> _What this task involves_: Transcribe the lines of the records starting with the one that has "C4: 47nF (+9V, 0V) -> 68nF (+9V, 0V)" in it and ending with the last, and transcribe nothing else.

Structured diff data
============================================================

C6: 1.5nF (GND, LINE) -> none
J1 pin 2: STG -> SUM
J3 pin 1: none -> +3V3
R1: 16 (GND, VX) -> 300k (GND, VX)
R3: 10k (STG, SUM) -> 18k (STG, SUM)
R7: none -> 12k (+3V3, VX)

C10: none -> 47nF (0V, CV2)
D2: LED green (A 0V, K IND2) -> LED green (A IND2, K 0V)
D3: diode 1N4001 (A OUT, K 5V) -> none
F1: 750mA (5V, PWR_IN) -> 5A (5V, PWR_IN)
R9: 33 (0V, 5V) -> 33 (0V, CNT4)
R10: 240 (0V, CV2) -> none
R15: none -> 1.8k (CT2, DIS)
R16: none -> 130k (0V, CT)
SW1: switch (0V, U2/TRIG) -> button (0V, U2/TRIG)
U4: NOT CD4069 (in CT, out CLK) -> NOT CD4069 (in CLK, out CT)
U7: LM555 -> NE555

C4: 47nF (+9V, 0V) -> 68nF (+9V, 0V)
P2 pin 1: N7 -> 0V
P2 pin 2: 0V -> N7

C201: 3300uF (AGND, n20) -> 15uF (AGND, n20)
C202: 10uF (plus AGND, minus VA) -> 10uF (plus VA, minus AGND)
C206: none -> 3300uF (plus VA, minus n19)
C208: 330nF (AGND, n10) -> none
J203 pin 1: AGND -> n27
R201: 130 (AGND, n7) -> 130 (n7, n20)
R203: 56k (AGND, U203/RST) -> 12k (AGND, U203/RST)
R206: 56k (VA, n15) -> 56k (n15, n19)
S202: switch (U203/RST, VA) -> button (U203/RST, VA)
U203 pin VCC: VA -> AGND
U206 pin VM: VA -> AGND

============================================================

> _Written answer_:
C4: 47nF (+9V, 0V) -> 68nF (+9V, 0V)
P2 pin 1: N7 -> 0V
P2 pin 2: 0V -> N7

C201: 3300uF (AGND, n20) -> 15uF (AGND, n20)
C202: 10uF (plus AGND, minus VA) -> 10uF (plus VA, minus AGND)
C206: none -> 3300uF (plus VA, minus n19)
C208: 330nF (AGND, n10) -> none
J203 pin 1: AGND -> n27
R201: 130 (AGND, n7) -> 130 (n7, n20)
R203: 56k (AGND, U203/RST) -> 12k (AGND, U203/RST)
R206: 56k (VA, n15) -> 56k (n15, n19)
S202: switch (U203/RST, VA) -> button (U203/RST, VA)
U203 pin VCC: VA -> AGND
U206 pin VM: VA -> AGND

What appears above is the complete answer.